Top of MATERIAL SHOWN

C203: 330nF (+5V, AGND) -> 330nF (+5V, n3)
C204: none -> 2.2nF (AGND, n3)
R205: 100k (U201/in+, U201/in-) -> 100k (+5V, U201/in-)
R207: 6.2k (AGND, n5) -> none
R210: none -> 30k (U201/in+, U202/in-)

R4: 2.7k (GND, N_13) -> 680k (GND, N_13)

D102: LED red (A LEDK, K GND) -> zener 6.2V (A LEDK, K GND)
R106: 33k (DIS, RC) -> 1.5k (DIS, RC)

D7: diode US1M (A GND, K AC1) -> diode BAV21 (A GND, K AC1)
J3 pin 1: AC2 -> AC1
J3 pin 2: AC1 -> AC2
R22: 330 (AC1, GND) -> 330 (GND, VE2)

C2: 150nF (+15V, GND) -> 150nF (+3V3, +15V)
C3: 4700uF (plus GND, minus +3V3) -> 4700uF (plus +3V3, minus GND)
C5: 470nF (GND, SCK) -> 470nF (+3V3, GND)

Bottom of MATERIAL SHOWN

_WHAT IS NEEDED:_
Return exactly the run of lines that opens with the one containing "R106: 33k (DIS, RC) -> 1.5k (DIS, RC)" and closes with the last line of the records above.

_SOLVED PROBLEM:_
R106: 33k (DIS, RC) -> 1.5k (DIS, RC)

D7: diode US1M (A GND, K AC1) -> diode BAV21 (A GND, K AC1)
J3 pin 1: AC2 -> AC1
J3 pin 2: AC1 -> AC2
R22: 330 (AC1, GND) -> 330 (GND, VE2)

C2: 150nF (+15V, GND) -> 150nF (+3V3, +15V)
C3: 4700uF (plus GND, minus +3V3) -> 4700uF (plus +3V3, minus GND)
C5: 470nF (GND, SCK) -> 470nF (+3V3, GND)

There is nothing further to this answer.